(Records from a data collection)
++++

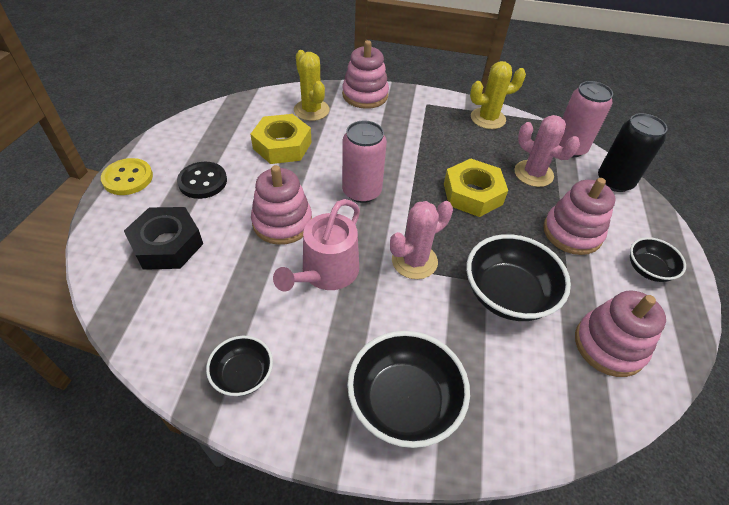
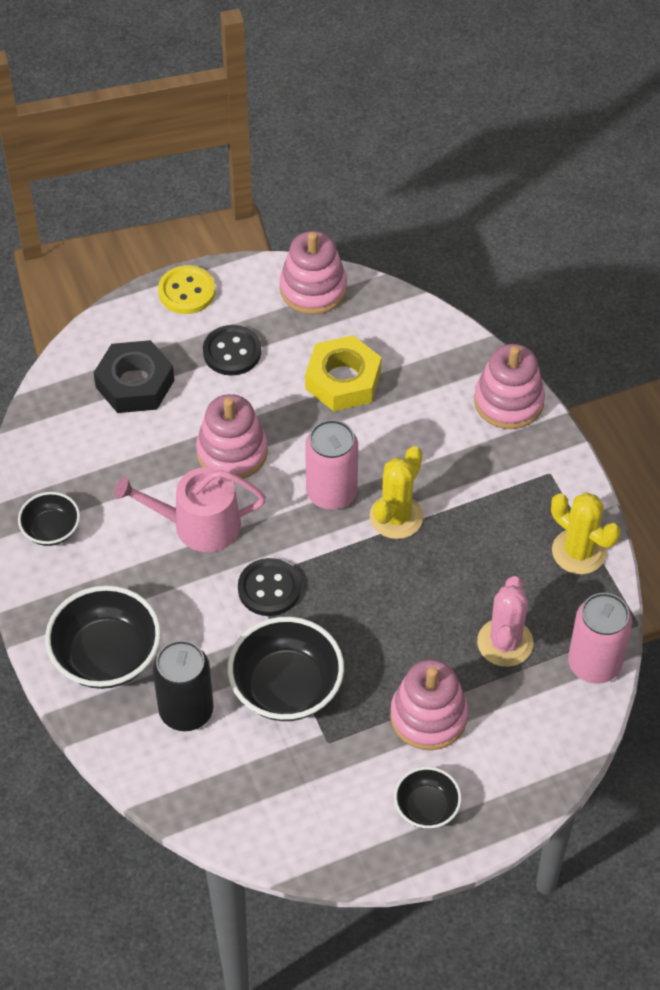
camera: 60 degrees right, 5 degrees up
(311, 110) = (429, 368): yellow cactus -> yellow cactus (396, 517)
(414, 261) = (269, 589): pink cactus -> black button
(472, 194) = (414, 596): yellow nut -> none
(609, 345) = (286, 797): pink stacking toy -> pink stacking toy (313, 289)
(614, 181) = (564, 734): black can -> black can (186, 711)

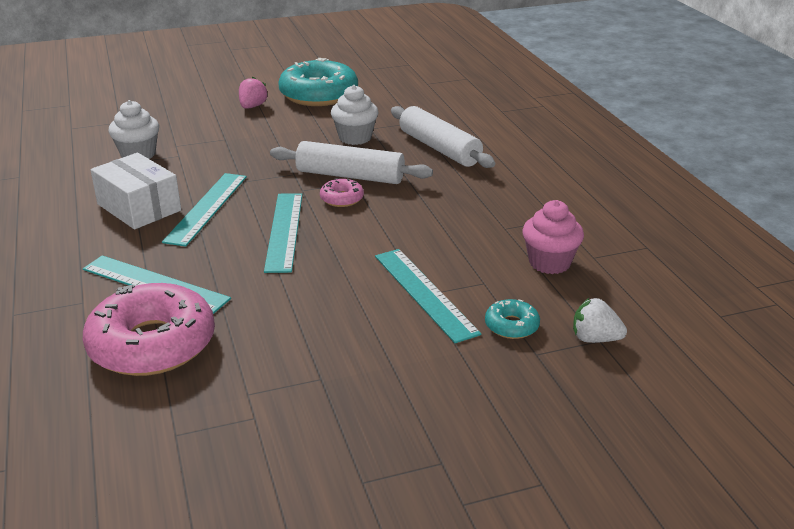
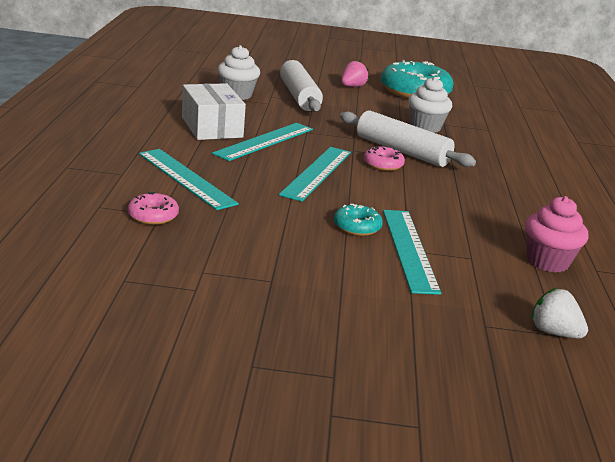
camera: 20 degrees right, 5 degrees down
(152, 344) = (153, 216): pink donut -> pink donut, size x0.44
(439, 148) = (497, 153): white rolling pin -> white rolling pin (299, 96)
(511, 326) = (475, 297): turquoise donut -> turquoise donut (357, 227)

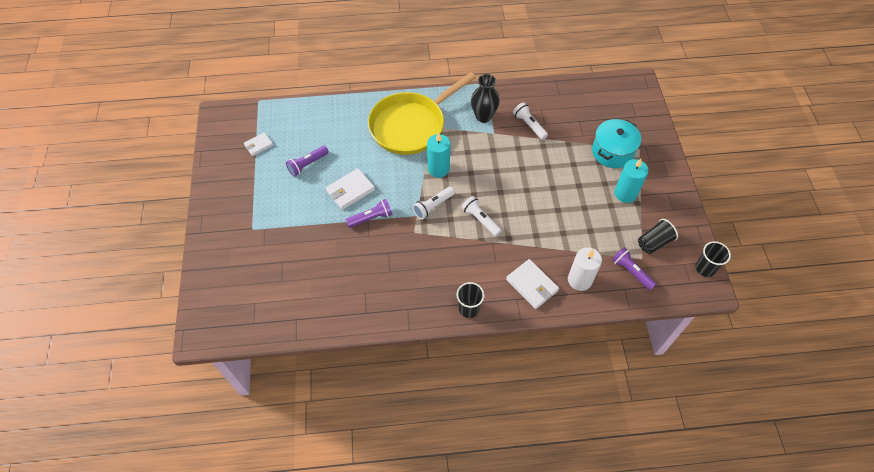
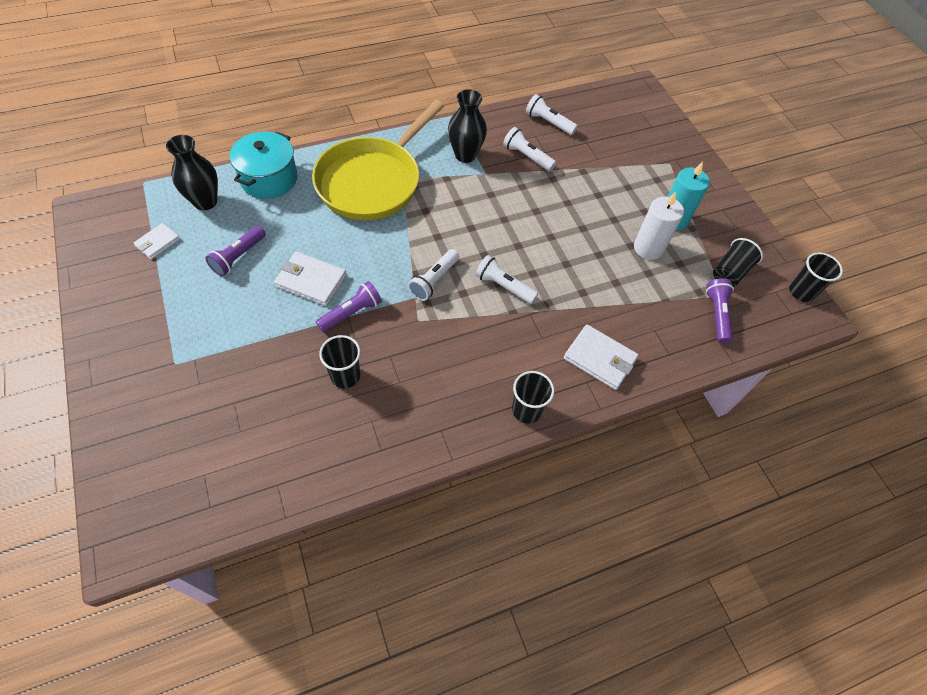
camera: 20 degrees left, 0 degrees up
(295, 121) = (205, 202): none -> black vase
(350, 190) = (311, 281): white wallet -> white wallet turned 75 degrees clockwise
(356, 259) = (345, 376): none -> black cup
(438, 169) = (426, 230): turquoise candle -> none
(555, 100) = (548, 122): none -> white flashlight
(579, 280) = (658, 339): white candle -> white candle (648, 248)
(612, 152) = (639, 172): turquoise pot -> turquoise pot (269, 179)
(631, 272) = (717, 315): purple flashlight -> purple flashlight turned 60 degrees clockwise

++++

In the entries above, find the line containing "(609, 345) = (286, 797): pink" and the line containing "(295, 121) = (205, 202): none -> black vase", then copy both and every line between them exactly, without any picture.

(609, 345) = (286, 797): pink stacking toy -> pink stacking toy (313, 289)
(614, 181) = (564, 734): black can -> black can (186, 711)

camera: 20 degrees right, 5 degrees down
(152, 344) = (153, 216): pink donut -> pink donut, size x0.44
(439, 148) = (497, 153): white rolling pin -> white rolling pin (299, 96)
(511, 326) = (475, 297): turquoise donut -> turquoise donut (357, 227)

camera: 20 degrees left, 0 degrees up
(295, 121) = (205, 202): none -> black vase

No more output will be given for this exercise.